**** ENTRIES PROVIDED

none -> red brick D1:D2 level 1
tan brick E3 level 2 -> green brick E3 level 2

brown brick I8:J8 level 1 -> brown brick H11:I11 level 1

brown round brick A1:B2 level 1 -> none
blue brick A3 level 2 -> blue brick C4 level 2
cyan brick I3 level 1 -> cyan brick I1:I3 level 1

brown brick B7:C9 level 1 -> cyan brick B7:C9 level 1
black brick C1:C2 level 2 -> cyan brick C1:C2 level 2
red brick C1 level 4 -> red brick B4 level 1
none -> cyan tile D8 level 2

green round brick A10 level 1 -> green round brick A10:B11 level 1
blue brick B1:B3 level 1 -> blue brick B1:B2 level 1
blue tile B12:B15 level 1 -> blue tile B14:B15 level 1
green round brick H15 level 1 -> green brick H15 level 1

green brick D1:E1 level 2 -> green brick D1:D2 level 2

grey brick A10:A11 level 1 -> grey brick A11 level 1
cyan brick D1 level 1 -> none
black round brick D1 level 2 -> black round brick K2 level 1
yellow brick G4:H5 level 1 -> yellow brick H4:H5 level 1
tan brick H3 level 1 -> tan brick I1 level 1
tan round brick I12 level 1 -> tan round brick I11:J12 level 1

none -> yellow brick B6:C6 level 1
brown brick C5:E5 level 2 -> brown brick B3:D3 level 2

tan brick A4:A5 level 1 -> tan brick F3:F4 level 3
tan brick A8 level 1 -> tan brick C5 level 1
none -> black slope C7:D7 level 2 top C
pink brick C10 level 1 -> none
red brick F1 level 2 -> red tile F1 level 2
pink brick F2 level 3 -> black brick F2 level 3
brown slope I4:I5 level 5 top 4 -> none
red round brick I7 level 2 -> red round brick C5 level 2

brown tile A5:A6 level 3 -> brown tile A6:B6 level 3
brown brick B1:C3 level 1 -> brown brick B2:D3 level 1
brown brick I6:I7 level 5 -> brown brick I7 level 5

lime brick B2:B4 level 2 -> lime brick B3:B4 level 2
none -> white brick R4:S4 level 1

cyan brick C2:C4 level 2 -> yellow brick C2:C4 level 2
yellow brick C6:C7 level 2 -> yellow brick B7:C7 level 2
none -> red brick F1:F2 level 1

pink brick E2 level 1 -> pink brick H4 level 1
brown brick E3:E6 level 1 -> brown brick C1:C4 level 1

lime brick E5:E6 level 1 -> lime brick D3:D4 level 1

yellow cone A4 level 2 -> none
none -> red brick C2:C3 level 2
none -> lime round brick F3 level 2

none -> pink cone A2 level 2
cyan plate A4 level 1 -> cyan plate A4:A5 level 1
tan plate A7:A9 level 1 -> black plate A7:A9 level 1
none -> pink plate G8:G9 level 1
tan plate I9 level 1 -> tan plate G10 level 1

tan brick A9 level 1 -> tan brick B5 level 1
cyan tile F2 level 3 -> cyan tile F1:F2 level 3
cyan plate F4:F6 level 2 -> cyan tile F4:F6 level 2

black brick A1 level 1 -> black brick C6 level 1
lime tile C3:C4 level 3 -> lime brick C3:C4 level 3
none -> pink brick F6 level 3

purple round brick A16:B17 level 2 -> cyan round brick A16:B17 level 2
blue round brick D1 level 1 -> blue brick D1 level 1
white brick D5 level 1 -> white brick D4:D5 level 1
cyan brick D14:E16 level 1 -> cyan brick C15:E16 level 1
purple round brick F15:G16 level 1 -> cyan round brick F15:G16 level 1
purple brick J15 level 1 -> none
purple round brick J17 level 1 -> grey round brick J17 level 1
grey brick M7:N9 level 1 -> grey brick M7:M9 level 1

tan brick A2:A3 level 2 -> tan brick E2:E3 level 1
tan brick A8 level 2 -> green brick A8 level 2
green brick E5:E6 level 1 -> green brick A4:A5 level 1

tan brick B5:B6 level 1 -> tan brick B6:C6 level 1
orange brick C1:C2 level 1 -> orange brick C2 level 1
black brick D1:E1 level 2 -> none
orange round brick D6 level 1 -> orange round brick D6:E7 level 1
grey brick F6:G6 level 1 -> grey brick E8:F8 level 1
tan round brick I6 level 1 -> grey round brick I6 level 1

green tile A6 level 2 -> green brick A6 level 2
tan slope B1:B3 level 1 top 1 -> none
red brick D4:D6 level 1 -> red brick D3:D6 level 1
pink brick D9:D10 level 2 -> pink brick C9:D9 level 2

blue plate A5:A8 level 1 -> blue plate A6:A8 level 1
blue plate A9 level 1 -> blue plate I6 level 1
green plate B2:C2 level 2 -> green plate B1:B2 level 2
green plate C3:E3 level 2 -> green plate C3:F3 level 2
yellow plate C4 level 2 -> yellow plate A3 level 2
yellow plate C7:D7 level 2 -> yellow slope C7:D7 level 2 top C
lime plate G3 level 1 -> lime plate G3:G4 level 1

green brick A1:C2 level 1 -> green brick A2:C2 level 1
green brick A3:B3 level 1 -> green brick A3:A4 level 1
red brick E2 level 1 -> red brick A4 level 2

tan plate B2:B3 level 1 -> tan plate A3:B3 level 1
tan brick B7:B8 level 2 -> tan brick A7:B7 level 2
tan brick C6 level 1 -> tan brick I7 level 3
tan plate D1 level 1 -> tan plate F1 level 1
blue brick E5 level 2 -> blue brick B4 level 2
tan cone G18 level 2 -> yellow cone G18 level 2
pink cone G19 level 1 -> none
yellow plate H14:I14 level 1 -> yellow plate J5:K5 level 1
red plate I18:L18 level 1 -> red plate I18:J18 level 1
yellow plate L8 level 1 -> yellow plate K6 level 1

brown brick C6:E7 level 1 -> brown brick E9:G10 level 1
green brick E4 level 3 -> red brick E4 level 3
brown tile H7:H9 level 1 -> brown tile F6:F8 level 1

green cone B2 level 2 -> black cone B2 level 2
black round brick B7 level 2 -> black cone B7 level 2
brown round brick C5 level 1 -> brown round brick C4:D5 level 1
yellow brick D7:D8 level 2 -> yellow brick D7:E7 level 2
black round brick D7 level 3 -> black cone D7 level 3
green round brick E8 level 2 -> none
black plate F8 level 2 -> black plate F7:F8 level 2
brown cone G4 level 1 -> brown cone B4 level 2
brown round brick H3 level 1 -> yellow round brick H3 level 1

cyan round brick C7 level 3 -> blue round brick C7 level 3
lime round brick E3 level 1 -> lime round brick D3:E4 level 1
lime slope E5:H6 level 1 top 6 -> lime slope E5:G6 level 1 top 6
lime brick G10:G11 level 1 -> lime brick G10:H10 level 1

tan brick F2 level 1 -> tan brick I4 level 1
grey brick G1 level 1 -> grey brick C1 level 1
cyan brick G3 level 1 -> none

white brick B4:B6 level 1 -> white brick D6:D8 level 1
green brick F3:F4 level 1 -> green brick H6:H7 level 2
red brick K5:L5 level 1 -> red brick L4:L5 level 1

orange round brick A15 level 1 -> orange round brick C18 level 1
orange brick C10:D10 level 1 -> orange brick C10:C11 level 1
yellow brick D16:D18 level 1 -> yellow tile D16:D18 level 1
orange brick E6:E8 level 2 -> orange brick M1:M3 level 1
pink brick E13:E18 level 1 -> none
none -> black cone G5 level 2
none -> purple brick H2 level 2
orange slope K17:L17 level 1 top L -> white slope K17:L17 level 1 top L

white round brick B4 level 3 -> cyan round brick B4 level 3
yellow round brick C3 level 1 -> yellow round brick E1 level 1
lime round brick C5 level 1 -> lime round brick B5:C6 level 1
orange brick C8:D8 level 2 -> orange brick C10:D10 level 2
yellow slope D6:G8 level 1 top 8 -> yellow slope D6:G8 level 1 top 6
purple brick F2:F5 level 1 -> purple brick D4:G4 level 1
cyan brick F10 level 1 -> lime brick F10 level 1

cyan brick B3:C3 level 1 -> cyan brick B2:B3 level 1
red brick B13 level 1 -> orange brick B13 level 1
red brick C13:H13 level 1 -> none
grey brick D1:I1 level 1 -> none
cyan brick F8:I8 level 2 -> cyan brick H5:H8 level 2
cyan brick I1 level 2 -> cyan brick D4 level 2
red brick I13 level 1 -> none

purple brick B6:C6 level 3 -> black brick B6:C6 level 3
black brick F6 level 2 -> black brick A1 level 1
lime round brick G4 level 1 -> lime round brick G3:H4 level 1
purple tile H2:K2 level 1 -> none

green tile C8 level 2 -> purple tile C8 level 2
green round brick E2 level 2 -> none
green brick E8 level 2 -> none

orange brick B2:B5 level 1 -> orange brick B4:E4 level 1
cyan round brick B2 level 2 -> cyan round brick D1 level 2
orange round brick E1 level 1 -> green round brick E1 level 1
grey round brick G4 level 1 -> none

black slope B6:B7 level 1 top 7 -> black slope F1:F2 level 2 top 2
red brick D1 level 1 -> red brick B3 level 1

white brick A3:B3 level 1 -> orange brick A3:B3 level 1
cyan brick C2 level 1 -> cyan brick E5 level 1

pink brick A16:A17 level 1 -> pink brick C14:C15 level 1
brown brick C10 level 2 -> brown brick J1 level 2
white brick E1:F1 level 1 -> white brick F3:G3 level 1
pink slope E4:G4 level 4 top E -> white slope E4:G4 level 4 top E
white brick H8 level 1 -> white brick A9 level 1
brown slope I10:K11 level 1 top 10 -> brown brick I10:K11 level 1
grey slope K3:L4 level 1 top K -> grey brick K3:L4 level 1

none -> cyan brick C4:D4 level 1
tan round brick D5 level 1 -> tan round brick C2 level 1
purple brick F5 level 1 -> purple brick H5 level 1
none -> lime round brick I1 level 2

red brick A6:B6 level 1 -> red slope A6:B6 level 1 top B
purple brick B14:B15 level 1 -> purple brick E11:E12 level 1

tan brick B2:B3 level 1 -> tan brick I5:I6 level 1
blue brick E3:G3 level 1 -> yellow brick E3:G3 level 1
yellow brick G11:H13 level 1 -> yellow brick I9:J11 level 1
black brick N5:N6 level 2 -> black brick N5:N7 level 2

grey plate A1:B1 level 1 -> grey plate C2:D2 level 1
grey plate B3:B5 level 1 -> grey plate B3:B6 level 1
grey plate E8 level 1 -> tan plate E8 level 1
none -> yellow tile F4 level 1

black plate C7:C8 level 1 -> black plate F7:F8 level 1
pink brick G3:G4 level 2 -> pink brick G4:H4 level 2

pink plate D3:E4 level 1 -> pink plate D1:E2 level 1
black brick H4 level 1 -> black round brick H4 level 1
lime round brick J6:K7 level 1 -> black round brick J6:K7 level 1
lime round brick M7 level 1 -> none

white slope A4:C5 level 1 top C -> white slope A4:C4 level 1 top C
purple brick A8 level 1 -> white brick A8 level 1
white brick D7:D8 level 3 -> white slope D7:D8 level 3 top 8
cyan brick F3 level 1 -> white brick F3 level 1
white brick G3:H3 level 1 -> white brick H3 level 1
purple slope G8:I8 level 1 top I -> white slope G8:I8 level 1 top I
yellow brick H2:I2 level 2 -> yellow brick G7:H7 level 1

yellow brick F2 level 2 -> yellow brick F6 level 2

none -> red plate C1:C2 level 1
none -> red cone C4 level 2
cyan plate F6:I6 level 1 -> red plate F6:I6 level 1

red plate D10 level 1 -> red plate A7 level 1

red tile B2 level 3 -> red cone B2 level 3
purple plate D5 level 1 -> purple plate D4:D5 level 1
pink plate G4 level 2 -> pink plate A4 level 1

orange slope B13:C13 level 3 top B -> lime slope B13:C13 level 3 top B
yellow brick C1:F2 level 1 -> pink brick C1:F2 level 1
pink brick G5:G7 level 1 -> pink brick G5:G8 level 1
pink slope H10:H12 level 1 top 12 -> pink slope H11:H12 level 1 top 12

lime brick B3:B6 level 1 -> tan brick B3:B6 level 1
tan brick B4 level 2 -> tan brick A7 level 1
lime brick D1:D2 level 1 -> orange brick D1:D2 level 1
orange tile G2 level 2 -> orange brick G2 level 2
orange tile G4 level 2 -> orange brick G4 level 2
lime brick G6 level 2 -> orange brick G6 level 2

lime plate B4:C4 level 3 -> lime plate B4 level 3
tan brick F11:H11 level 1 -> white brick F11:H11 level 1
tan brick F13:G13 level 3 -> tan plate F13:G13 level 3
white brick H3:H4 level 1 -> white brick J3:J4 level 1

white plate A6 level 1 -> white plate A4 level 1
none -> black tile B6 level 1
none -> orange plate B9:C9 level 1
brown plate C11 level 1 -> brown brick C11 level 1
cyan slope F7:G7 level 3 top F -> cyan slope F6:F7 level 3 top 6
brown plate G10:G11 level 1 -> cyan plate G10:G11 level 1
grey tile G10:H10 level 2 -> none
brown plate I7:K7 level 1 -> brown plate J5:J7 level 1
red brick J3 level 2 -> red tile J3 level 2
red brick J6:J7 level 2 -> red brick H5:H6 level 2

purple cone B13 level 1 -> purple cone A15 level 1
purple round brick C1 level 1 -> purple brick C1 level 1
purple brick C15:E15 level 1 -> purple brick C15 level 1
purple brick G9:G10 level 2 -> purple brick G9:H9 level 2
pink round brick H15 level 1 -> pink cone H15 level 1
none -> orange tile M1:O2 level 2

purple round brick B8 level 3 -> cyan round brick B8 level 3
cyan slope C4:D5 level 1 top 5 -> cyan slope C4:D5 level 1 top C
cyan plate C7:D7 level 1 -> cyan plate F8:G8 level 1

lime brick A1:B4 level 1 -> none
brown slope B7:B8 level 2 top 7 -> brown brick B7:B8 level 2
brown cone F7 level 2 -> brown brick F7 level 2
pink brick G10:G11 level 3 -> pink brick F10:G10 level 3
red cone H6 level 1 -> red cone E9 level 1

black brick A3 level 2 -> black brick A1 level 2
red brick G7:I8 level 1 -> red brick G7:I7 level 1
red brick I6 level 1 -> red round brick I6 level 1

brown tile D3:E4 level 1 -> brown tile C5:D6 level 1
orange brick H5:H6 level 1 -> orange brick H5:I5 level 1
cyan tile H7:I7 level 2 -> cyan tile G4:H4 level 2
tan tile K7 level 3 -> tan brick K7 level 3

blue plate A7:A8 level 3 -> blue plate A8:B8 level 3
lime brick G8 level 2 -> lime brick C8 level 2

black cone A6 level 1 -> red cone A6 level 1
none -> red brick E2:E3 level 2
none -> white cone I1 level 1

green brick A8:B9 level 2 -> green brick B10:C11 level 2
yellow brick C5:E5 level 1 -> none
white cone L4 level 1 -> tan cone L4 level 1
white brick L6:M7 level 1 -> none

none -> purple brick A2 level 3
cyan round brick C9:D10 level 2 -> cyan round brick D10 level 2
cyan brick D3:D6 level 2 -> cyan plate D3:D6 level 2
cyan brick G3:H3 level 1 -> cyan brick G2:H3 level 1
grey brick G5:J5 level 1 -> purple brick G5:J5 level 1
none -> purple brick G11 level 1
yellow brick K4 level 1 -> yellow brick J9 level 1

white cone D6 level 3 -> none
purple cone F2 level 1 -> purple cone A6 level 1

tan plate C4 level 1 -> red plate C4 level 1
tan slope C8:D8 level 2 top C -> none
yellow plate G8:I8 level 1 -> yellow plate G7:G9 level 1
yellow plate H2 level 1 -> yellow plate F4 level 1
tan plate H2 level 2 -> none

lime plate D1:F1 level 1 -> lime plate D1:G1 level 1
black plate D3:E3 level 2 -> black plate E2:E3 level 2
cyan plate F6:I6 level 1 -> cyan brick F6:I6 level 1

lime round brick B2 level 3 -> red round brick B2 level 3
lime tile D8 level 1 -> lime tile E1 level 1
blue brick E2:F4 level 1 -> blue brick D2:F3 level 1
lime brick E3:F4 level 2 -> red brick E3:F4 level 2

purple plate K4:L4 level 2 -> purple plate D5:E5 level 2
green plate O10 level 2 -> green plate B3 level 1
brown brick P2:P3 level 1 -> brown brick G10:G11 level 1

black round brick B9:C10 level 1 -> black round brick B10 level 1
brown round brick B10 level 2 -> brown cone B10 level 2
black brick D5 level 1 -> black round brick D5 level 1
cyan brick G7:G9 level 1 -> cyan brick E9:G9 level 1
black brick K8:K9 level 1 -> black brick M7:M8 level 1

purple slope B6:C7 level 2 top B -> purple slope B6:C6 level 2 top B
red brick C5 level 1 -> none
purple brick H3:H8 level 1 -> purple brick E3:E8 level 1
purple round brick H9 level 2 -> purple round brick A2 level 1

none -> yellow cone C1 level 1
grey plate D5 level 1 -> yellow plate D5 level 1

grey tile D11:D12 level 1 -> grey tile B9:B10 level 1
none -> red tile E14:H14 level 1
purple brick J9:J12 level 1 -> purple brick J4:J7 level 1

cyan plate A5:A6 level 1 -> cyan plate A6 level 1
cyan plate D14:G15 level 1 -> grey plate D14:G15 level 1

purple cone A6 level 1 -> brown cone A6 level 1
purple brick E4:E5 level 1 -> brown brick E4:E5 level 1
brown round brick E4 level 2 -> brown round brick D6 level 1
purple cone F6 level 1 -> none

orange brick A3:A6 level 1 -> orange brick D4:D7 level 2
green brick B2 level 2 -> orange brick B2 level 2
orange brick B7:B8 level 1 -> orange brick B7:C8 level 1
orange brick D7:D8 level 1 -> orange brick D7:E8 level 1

********

DIRECTIONS FOR THIS TASK:
From the line that has "lime brick D1:D2" through the line that has "white brick H3:H4", copy every line exactly as it appears above, and leave out all others.

RESPONSE AREA:
lime brick D1:D2 level 1 -> orange brick D1:D2 level 1
orange tile G2 level 2 -> orange brick G2 level 2
orange tile G4 level 2 -> orange brick G4 level 2
lime brick G6 level 2 -> orange brick G6 level 2

lime plate B4:C4 level 3 -> lime plate B4 level 3
tan brick F11:H11 level 1 -> white brick F11:H11 level 1
tan brick F13:G13 level 3 -> tan plate F13:G13 level 3
white brick H3:H4 level 1 -> white brick J3:J4 level 1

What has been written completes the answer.